● **DATASET RECORDS**:
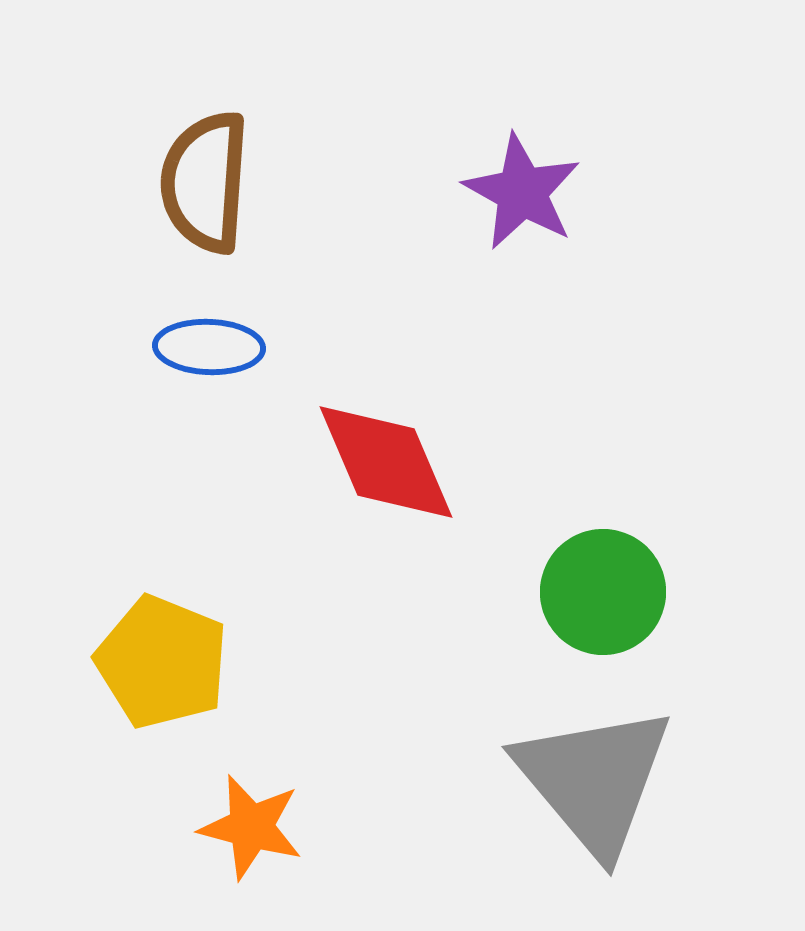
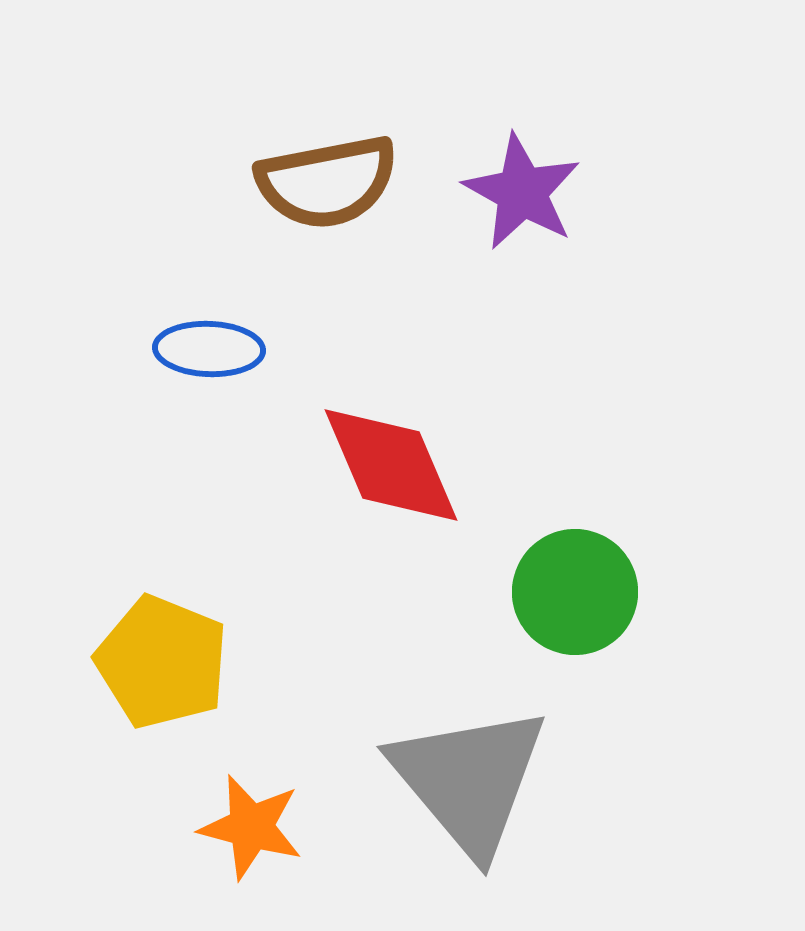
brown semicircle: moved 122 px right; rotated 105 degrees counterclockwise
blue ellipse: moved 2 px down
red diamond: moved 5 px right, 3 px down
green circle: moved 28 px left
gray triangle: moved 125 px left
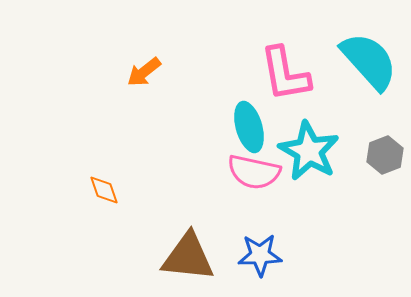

● **WHAT TO PRODUCE**: Gather all lines with the string "left" from the data.

● **REPLY**:
green circle: moved 28 px left
gray triangle: moved 125 px left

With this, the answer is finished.